DO THIS:
Count the lines in the items below that contain the word "residential". Reply with that number only.

DATA TO PROCESS:
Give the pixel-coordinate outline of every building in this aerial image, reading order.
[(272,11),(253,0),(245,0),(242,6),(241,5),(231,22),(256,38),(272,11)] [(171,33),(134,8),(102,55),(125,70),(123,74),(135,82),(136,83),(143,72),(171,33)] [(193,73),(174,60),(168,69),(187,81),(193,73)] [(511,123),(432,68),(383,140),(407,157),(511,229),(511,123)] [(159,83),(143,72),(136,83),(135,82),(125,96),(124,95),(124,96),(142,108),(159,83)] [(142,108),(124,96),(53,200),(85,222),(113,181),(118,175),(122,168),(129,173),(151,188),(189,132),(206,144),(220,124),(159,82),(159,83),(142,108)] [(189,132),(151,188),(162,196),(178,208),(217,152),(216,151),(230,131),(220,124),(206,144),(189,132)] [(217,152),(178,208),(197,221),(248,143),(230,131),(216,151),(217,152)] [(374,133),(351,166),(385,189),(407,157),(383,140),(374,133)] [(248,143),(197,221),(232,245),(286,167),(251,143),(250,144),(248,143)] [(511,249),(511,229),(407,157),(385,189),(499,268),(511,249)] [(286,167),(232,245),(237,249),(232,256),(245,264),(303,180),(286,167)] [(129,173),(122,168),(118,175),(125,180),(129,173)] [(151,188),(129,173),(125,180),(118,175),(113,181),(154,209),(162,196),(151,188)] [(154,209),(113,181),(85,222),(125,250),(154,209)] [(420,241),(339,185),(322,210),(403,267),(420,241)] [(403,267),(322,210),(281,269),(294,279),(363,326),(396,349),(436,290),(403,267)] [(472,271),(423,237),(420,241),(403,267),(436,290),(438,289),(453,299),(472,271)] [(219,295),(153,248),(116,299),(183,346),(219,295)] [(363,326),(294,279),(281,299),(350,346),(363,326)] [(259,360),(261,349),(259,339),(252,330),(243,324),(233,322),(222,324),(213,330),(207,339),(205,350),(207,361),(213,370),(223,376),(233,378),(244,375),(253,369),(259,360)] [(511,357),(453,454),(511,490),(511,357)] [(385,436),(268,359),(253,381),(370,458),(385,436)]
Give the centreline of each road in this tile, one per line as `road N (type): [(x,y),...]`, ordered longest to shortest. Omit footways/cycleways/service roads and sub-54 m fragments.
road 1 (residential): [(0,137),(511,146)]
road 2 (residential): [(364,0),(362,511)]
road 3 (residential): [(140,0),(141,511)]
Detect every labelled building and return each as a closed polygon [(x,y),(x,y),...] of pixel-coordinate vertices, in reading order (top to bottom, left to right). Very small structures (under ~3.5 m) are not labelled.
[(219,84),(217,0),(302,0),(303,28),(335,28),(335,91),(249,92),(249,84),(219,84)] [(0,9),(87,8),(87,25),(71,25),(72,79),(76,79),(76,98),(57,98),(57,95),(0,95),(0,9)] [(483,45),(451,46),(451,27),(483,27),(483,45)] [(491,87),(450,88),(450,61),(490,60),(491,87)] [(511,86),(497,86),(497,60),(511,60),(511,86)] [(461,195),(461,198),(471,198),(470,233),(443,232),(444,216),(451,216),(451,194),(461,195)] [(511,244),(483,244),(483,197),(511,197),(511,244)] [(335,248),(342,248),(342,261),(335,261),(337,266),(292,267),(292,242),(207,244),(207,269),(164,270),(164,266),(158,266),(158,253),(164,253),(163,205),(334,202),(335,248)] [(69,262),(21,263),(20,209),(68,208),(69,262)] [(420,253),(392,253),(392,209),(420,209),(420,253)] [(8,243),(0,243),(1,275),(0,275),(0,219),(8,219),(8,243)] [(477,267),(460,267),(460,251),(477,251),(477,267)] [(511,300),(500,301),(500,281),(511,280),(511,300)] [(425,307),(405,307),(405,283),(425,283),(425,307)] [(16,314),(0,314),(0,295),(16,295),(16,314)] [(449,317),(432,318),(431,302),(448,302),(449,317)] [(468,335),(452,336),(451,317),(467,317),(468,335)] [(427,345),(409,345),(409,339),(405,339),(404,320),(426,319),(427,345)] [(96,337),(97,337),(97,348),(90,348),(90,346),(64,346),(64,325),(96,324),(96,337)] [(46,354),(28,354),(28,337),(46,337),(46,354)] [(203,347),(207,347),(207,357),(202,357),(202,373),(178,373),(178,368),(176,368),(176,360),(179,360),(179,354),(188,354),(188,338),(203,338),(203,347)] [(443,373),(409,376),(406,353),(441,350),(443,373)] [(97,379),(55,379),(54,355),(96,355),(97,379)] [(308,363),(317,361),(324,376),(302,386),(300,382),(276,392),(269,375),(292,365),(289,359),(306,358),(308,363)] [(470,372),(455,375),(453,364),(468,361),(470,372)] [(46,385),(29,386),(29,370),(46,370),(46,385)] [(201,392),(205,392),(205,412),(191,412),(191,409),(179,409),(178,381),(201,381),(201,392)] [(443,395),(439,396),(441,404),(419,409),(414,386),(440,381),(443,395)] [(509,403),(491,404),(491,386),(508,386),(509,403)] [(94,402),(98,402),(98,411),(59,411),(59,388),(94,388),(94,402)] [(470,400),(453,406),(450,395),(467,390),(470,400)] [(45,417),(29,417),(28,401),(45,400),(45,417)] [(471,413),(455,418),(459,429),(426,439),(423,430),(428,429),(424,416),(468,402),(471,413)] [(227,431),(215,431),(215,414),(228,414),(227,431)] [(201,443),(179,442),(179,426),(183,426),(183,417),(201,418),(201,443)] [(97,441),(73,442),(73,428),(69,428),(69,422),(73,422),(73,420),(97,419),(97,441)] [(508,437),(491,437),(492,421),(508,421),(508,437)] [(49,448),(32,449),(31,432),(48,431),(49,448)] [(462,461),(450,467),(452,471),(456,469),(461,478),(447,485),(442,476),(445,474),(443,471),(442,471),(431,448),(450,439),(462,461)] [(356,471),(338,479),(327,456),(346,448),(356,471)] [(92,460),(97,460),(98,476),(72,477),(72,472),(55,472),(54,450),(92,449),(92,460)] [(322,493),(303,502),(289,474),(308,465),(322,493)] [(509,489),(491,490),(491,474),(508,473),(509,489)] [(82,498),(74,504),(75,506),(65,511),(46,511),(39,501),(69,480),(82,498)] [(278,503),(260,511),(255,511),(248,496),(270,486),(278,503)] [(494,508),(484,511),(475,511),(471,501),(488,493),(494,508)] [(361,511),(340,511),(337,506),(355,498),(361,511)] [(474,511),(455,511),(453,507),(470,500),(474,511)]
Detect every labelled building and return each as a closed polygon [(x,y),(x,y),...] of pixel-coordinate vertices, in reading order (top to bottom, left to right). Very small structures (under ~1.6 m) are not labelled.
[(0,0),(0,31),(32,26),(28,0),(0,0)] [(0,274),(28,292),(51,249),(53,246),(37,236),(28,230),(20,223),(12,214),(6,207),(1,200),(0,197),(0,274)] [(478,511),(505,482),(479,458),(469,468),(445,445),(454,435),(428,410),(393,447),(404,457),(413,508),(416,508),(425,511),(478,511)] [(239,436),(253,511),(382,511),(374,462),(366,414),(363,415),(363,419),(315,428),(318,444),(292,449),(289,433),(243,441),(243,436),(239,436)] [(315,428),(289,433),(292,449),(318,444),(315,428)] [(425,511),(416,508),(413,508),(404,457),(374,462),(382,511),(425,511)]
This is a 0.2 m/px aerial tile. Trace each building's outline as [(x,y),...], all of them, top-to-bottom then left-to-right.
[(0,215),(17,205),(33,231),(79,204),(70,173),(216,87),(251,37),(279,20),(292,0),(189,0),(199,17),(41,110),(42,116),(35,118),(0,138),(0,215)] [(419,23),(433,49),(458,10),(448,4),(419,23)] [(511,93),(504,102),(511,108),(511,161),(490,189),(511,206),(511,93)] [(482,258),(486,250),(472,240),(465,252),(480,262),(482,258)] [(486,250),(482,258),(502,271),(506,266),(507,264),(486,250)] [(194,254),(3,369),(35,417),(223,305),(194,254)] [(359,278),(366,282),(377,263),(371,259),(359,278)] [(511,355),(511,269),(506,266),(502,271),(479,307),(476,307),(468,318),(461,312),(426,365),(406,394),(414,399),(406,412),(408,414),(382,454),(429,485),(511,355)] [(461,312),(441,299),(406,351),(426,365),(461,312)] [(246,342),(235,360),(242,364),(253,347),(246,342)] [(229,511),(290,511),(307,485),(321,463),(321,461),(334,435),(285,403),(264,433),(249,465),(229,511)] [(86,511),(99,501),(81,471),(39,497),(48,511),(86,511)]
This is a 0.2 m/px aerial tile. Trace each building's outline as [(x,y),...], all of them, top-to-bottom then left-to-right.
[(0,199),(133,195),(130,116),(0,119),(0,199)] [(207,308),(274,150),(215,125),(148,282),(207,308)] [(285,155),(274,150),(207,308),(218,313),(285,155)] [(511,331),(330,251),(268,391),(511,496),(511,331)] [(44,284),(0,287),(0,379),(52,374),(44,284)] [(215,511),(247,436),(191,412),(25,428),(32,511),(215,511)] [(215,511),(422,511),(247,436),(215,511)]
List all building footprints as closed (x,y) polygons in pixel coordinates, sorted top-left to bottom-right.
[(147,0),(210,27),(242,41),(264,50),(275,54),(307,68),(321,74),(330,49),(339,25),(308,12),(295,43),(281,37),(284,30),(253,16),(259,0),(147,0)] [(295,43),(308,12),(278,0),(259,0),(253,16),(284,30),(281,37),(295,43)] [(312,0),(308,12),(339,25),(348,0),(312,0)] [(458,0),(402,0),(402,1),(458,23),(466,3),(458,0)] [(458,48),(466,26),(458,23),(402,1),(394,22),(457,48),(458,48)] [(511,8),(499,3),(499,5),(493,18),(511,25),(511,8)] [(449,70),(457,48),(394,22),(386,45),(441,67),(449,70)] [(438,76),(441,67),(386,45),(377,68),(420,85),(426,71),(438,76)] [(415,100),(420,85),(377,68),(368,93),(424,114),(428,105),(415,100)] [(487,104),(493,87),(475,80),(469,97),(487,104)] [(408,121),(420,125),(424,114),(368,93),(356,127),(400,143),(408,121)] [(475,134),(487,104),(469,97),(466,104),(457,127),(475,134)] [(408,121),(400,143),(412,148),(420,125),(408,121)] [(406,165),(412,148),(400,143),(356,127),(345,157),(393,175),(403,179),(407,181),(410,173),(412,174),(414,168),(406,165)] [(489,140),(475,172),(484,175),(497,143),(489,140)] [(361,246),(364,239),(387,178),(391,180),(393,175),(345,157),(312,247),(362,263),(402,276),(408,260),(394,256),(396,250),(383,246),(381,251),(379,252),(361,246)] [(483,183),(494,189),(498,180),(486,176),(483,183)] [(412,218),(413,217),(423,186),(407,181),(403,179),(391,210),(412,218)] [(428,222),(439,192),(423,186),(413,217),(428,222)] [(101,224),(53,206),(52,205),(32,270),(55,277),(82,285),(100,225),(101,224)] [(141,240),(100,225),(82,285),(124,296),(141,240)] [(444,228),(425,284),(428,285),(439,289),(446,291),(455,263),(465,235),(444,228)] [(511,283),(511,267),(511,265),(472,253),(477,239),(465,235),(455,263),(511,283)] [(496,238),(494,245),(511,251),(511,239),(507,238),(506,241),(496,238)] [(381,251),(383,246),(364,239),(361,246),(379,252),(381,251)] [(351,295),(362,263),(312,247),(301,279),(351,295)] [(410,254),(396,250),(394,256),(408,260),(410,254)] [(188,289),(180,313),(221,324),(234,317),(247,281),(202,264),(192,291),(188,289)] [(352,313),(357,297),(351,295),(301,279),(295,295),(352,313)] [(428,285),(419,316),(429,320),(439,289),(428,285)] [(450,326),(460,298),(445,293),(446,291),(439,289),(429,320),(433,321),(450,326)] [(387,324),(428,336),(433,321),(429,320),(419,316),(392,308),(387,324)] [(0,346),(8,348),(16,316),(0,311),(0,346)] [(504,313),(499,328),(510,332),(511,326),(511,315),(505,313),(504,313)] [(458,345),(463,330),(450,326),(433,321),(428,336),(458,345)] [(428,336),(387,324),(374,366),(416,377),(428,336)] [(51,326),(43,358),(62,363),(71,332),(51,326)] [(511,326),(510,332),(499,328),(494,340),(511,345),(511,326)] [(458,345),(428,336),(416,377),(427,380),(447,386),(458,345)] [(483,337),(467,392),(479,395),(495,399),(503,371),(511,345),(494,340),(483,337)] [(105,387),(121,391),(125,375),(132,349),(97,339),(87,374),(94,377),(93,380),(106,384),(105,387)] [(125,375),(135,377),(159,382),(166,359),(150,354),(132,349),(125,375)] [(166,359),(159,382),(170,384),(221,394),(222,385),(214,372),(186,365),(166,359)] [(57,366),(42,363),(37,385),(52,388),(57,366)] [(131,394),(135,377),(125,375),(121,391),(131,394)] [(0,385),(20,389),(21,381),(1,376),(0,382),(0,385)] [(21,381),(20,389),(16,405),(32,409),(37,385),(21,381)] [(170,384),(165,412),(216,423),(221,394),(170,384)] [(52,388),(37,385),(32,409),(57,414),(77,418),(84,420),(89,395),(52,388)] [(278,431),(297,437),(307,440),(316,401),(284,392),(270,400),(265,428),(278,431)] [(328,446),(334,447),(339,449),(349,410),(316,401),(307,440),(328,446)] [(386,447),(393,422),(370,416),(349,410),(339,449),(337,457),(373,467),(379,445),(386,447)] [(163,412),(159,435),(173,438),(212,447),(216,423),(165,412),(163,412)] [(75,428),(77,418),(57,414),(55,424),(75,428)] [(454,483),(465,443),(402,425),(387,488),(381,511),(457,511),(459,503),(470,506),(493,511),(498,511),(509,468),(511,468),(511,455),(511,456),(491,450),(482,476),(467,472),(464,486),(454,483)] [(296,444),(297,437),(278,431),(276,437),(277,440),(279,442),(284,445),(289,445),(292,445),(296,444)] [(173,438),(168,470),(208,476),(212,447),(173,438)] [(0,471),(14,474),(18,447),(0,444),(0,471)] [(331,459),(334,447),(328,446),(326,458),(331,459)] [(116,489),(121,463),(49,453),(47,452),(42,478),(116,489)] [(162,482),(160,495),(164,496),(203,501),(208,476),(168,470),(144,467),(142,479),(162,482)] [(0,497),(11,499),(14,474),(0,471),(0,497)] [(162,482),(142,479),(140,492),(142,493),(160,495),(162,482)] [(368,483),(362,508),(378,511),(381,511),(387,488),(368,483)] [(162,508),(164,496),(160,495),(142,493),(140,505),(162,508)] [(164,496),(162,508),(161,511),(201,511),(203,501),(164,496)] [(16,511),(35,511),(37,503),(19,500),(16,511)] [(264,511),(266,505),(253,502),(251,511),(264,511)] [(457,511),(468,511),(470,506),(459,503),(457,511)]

OUTPUT OF THE EXERCISE:
3